▶ [TO DO] Scan the entries below for the string "PINK" and copy every line where it turns up.

▶ [Scene change data]

########################################

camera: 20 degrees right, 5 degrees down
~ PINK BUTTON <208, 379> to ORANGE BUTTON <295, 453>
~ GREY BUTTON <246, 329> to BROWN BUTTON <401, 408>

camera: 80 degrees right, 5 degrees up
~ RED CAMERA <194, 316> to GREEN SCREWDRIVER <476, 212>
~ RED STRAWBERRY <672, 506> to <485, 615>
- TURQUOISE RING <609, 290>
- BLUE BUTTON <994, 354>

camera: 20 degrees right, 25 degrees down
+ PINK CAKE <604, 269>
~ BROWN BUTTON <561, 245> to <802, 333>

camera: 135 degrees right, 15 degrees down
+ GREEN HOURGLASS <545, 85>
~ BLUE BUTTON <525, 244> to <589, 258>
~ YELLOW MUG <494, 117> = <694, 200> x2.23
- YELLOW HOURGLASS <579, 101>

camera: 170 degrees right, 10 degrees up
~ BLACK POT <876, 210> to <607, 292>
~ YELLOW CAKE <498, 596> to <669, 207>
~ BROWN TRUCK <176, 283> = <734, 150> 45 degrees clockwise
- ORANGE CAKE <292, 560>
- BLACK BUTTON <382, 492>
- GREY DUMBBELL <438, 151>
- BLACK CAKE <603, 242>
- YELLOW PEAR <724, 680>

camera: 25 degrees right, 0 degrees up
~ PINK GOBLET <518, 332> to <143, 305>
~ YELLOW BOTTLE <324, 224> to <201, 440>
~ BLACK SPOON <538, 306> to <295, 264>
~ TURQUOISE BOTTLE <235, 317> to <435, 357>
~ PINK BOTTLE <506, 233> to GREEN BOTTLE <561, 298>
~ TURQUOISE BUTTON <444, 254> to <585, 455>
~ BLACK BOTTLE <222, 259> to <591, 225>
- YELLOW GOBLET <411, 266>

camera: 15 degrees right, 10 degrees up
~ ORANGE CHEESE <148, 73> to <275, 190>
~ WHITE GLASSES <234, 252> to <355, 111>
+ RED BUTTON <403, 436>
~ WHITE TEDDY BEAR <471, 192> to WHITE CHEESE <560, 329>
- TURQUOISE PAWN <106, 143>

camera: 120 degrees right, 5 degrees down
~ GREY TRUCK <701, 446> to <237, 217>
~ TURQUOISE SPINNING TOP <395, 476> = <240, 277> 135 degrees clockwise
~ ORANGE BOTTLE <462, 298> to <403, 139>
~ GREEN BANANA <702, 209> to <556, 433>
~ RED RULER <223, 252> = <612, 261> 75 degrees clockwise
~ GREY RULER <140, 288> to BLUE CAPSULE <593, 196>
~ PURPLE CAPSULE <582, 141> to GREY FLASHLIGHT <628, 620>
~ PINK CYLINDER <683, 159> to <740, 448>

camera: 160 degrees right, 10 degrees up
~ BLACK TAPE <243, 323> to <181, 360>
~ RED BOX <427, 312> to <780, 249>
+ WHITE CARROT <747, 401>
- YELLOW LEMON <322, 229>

########################################

▶ [RESULT OF THE EXERCISE]
~ PINK BUTTON <208, 379> to ORANGE BUTTON <295, 453>
+ PINK CAKE <604, 269>
~ PINK GOBLET <518, 332> to <143, 305>
~ PINK BOTTLE <506, 233> to GREEN BOTTLE <561, 298>
~ PINK CYLINDER <683, 159> to <740, 448>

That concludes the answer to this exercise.